_Task description_. In the listing below, find each line with the string "schottky" and return it.

——

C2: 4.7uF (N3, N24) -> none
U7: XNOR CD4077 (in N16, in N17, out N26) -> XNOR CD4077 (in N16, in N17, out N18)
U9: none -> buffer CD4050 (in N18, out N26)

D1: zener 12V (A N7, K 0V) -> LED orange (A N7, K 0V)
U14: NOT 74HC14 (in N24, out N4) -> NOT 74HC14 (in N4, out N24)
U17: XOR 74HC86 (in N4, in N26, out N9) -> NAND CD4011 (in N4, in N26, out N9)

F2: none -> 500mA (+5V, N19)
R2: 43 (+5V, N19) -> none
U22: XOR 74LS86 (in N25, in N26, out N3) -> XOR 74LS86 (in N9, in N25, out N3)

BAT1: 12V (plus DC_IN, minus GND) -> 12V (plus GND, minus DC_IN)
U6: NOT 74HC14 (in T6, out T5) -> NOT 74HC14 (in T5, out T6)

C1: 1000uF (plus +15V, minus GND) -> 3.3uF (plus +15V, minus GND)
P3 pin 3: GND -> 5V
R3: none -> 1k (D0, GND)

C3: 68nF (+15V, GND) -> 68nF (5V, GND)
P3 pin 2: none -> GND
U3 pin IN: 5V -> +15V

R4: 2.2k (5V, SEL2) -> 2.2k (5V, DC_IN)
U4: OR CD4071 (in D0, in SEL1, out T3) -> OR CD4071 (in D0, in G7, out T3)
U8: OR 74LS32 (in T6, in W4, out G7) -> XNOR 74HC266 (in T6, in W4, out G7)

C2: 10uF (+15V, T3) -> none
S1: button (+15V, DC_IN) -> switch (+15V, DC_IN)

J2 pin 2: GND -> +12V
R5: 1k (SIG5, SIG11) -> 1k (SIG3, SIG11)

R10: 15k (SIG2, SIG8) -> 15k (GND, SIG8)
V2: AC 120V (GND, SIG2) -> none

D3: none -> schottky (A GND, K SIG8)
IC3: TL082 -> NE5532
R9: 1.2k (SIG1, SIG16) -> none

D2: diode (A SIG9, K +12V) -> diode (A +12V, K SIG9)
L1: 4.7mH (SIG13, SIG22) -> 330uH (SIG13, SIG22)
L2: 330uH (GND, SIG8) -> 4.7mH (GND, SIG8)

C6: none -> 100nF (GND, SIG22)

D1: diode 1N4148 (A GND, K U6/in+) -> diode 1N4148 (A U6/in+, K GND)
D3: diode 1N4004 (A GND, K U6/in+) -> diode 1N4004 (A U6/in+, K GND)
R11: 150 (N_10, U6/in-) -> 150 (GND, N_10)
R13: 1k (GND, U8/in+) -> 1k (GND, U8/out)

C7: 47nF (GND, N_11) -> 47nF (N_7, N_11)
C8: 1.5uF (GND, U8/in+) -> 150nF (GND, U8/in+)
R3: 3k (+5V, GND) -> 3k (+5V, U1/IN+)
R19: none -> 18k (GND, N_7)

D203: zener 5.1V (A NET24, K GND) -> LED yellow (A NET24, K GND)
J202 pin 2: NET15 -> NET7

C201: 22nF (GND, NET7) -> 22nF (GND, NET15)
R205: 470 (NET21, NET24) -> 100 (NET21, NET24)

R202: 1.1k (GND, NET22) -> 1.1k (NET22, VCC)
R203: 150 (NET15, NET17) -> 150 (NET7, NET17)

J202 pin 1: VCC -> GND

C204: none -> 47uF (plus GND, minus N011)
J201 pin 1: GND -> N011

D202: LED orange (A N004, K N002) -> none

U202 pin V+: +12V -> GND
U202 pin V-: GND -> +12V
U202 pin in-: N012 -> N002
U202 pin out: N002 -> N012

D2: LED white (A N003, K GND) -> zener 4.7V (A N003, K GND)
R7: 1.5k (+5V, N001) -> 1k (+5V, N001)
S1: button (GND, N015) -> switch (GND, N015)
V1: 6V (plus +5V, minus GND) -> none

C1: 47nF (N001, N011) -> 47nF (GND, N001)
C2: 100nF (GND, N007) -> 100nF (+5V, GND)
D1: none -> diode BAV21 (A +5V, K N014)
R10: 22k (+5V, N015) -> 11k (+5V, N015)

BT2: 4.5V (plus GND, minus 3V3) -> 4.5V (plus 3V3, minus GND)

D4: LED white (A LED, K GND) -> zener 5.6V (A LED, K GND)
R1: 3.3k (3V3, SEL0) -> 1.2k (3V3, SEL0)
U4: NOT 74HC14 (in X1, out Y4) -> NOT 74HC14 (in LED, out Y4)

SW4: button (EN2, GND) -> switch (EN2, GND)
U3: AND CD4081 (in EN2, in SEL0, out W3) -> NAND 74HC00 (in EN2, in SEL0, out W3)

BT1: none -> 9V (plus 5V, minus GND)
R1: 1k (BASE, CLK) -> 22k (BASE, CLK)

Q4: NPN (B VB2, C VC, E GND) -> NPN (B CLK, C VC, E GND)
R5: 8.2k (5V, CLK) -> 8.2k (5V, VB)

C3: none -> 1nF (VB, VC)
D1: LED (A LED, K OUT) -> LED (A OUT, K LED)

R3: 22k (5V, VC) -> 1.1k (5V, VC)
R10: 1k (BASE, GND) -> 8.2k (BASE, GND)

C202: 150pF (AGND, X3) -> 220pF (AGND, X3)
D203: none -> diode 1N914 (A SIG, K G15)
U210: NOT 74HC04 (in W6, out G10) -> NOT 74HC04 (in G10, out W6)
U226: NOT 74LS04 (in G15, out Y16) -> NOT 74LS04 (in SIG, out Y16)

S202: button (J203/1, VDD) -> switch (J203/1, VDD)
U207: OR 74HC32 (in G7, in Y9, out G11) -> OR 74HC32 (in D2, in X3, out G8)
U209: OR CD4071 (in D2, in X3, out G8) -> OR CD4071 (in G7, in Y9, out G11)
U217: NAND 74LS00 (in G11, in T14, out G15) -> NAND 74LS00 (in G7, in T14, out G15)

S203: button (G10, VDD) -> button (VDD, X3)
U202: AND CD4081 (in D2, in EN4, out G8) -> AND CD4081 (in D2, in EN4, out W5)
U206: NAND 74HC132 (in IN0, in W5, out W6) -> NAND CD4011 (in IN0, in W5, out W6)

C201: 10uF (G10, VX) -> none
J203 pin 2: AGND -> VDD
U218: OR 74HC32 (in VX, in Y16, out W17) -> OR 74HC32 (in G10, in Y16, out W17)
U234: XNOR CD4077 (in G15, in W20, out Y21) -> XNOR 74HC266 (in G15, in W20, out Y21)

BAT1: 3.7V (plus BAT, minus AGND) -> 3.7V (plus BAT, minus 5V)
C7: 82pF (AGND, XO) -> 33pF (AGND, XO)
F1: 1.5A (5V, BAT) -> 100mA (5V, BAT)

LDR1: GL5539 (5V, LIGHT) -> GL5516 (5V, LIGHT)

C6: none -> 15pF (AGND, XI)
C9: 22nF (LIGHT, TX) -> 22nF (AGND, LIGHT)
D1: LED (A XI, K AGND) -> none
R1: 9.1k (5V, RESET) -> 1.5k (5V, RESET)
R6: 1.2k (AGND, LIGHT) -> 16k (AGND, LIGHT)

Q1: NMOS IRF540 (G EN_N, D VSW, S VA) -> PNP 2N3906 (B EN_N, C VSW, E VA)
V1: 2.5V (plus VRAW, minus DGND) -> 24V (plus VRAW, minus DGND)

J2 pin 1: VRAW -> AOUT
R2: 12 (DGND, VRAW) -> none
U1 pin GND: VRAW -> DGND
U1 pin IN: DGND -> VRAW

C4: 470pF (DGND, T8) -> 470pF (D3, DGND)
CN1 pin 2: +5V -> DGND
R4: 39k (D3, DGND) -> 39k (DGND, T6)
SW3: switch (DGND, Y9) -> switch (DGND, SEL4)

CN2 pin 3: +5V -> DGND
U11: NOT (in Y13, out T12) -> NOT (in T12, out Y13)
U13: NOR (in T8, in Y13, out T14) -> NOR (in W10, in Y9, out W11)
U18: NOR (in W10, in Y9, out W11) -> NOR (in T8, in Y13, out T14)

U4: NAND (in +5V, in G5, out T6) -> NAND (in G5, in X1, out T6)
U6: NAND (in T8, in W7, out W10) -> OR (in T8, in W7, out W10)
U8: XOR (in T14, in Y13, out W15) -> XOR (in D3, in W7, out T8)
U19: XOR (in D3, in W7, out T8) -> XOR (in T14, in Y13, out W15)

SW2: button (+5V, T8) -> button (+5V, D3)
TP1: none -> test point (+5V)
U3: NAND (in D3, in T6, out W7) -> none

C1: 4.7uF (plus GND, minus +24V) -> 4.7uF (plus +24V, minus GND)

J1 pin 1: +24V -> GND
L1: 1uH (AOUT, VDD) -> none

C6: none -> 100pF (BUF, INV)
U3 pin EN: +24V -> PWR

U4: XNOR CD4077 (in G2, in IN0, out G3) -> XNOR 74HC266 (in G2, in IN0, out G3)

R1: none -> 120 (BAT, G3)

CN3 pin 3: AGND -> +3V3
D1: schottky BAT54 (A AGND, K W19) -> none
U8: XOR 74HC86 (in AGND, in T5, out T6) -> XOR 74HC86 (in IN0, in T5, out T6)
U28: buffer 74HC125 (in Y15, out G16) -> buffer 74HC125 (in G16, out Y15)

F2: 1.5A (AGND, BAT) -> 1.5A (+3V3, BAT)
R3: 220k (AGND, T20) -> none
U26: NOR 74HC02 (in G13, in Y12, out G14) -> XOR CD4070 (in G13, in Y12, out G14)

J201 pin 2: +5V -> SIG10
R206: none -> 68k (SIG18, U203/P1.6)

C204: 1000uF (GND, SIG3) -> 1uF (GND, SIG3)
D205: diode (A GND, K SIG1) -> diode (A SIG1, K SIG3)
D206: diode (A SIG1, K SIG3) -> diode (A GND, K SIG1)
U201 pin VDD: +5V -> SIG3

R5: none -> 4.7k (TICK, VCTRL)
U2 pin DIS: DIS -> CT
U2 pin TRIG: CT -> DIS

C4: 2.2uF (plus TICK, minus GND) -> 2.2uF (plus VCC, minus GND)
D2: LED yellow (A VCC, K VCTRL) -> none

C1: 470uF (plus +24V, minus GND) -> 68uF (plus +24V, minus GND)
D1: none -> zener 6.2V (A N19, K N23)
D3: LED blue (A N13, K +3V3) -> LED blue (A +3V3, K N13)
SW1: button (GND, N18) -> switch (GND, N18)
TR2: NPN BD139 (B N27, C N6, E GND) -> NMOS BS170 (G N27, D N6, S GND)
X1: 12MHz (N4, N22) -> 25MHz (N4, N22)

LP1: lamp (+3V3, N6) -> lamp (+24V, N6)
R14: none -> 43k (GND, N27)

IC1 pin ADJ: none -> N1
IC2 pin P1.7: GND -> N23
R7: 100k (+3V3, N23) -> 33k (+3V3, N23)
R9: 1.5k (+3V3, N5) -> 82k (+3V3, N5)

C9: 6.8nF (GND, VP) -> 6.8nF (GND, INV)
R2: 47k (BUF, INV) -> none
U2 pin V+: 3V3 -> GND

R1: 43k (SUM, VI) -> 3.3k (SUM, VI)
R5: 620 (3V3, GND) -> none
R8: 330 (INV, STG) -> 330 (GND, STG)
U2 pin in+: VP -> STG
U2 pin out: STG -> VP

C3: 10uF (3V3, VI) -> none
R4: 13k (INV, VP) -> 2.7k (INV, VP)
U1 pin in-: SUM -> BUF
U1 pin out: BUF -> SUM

——

_Task result_.
D3: none -> schottky (A GND, K SIG8)
D1: schottky BAT54 (A AGND, K W19) -> none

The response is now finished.